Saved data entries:

======

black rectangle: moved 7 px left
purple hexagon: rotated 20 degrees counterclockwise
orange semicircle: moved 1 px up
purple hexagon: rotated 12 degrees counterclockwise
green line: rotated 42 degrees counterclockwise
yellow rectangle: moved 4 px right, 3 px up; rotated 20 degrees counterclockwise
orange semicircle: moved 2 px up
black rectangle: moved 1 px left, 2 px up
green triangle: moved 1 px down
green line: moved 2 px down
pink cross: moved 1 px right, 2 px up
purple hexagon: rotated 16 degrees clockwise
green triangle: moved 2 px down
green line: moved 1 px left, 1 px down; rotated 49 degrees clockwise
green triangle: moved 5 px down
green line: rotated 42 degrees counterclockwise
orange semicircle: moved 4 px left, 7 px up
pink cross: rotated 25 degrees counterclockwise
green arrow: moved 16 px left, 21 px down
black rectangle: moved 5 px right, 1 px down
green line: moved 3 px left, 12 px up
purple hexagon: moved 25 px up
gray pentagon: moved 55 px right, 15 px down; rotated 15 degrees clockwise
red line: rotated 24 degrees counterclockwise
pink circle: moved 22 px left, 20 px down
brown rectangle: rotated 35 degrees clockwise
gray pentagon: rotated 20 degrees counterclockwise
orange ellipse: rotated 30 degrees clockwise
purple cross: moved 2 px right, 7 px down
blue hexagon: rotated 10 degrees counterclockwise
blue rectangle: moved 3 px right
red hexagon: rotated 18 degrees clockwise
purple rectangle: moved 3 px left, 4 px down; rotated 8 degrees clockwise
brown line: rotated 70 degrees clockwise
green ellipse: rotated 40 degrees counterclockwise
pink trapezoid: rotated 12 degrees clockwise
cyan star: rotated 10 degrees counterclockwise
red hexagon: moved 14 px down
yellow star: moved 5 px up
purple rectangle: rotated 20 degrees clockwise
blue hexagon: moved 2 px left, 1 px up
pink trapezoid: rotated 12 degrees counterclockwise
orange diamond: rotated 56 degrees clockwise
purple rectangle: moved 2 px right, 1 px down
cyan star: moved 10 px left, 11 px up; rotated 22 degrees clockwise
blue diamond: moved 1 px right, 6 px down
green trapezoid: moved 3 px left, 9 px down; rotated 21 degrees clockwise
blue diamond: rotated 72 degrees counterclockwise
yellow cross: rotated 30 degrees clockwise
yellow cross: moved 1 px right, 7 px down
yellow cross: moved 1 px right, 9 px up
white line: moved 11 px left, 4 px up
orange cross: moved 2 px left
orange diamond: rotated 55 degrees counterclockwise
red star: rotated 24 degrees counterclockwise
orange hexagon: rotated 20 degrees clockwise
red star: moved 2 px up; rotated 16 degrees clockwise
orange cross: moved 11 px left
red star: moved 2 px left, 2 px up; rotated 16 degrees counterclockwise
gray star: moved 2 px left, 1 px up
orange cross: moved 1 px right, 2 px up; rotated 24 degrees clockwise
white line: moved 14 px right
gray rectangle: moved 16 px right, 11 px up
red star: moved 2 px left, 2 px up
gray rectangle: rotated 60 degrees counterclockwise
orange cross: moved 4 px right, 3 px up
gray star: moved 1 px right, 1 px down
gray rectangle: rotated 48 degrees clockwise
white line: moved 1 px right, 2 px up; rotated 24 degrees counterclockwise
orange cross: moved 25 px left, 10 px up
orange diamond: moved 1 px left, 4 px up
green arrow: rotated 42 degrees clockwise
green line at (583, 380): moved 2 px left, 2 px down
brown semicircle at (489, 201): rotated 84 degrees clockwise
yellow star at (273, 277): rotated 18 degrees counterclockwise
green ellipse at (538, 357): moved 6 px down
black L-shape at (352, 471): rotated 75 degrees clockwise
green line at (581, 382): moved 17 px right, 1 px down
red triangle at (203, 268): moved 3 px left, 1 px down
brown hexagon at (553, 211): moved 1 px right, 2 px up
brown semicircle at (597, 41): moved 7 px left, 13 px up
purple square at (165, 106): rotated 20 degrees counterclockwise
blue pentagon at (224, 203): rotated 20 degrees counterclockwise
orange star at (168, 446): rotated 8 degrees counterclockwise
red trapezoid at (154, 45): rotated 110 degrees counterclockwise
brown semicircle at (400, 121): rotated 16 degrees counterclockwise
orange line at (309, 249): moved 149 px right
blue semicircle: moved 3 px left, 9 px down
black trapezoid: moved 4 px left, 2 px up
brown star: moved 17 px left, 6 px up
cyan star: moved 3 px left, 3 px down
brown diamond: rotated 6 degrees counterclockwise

======

### EXERCISE OBJECTIVE
Please output every line of these entries as a JSON list of strings, one string per line, with blank lines omitted.

### RESULT OF THIS EXERCISE
[
  "black rectangle: moved 7 px left",
  "purple hexagon: rotated 20 degrees counterclockwise",
  "orange semicircle: moved 1 px up",
  "purple hexagon: rotated 12 degrees counterclockwise",
  "green line: rotated 42 degrees counterclockwise",
  "yellow rectangle: moved 4 px right, 3 px up; rotated 20 degrees counterclockwise",
  "orange semicircle: moved 2 px up",
  "black rectangle: moved 1 px left, 2 px up",
  "green triangle: moved 1 px down",
  "green line: moved 2 px down",
  "pink cross: moved 1 px right, 2 px up",
  "purple hexagon: rotated 16 degrees clockwise",
  "green triangle: moved 2 px down",
  "green line: moved 1 px left, 1 px down; rotated 49 degrees clockwise",
  "green triangle: moved 5 px down",
  "green line: rotated 42 degrees counterclockwise",
  "orange semicircle: moved 4 px left, 7 px up",
  "pink cross: rotated 25 degrees counterclockwise",
  "green arrow: moved 16 px left, 21 px down",
  "black rectangle: moved 5 px right, 1 px down",
  "green line: moved 3 px left, 12 px up",
  "purple hexagon: moved 25 px up",
  "gray pentagon: moved 55 px right, 15 px down; rotated 15 degrees clockwise",
  "red line: rotated 24 degrees counterclockwise",
  "pink circle: moved 22 px left, 20 px down",
  "brown rectangle: rotated 35 degrees clockwise",
  "gray pentagon: rotated 20 degrees counterclockwise",
  "orange ellipse: rotated 30 degrees clockwise",
  "purple cross: moved 2 px right, 7 px down",
  "blue hexagon: rotated 10 degrees counterclockwise",
  "blue rectangle: moved 3 px right",
  "red hexagon: rotated 18 degrees clockwise",
  "purple rectangle: moved 3 px left, 4 px down; rotated 8 degrees clockwise",
  "brown line: rotated 70 degrees clockwise",
  "green ellipse: rotated 40 degrees counterclockwise",
  "pink trapezoid: rotated 12 degrees clockwise",
  "cyan star: rotated 10 degrees counterclockwise",
  "red hexagon: moved 14 px down",
  "yellow star: moved 5 px up",
  "purple rectangle: rotated 20 degrees clockwise",
  "blue hexagon: moved 2 px left, 1 px up",
  "pink trapezoid: rotated 12 degrees counterclockwise",
  "orange diamond: rotated 56 degrees clockwise",
  "purple rectangle: moved 2 px right, 1 px down",
  "cyan star: moved 10 px left, 11 px up; rotated 22 degrees clockwise",
  "blue diamond: moved 1 px right, 6 px down",
  "green trapezoid: moved 3 px left, 9 px down; rotated 21 degrees clockwise",
  "blue diamond: rotated 72 degrees counterclockwise",
  "yellow cross: rotated 30 degrees clockwise",
  "yellow cross: moved 1 px right, 7 px down",
  "yellow cross: moved 1 px right, 9 px up",
  "white line: moved 11 px left, 4 px up",
  "orange cross: moved 2 px left",
  "orange diamond: rotated 55 degrees counterclockwise",
  "red star: rotated 24 degrees counterclockwise",
  "orange hexagon: rotated 20 degrees clockwise",
  "red star: moved 2 px up; rotated 16 degrees clockwise",
  "orange cross: moved 11 px left",
  "red star: moved 2 px left, 2 px up; rotated 16 degrees counterclockwise",
  "gray star: moved 2 px left, 1 px up",
  "orange cross: moved 1 px right, 2 px up; rotated 24 degrees clockwise",
  "white line: moved 14 px right",
  "gray rectangle: moved 16 px right, 11 px up",
  "red star: moved 2 px left, 2 px up",
  "gray rectangle: rotated 60 degrees counterclockwise",
  "orange cross: moved 4 px right, 3 px up",
  "gray star: moved 1 px right, 1 px down",
  "gray rectangle: rotated 48 degrees clockwise",
  "white line: moved 1 px right, 2 px up; rotated 24 degrees counterclockwise",
  "orange cross: moved 25 px left, 10 px up",
  "orange diamond: moved 1 px left, 4 px up",
  "green arrow: rotated 42 degrees clockwise",
  "green line at (583, 380): moved 2 px left, 2 px down",
  "brown semicircle at (489, 201): rotated 84 degrees clockwise",
  "yellow star at (273, 277): rotated 18 degrees counterclockwise",
  "green ellipse at (538, 357): moved 6 px down",
  "black L-shape at (352, 471): rotated 75 degrees clockwise",
  "green line at (581, 382): moved 17 px right, 1 px down",
  "red triangle at (203, 268): moved 3 px left, 1 px down",
  "brown hexagon at (553, 211): moved 1 px right, 2 px up",
  "brown semicircle at (597, 41): moved 7 px left, 13 px up",
  "purple square at (165, 106): rotated 20 degrees counterclockwise",
  "blue pentagon at (224, 203): rotated 20 degrees counterclockwise",
  "orange star at (168, 446): rotated 8 degrees counterclockwise",
  "red trapezoid at (154, 45): rotated 110 degrees counterclockwise",
  "brown semicircle at (400, 121): rotated 16 degrees counterclockwise",
  "orange line at (309, 249): moved 149 px right",
  "blue semicircle: moved 3 px left, 9 px down",
  "black trapezoid: moved 4 px left, 2 px up",
  "brown star: moved 17 px left, 6 px up",
  "cyan star: moved 3 px left, 3 px down",
  "brown diamond: rotated 6 degrees counterclockwise"
]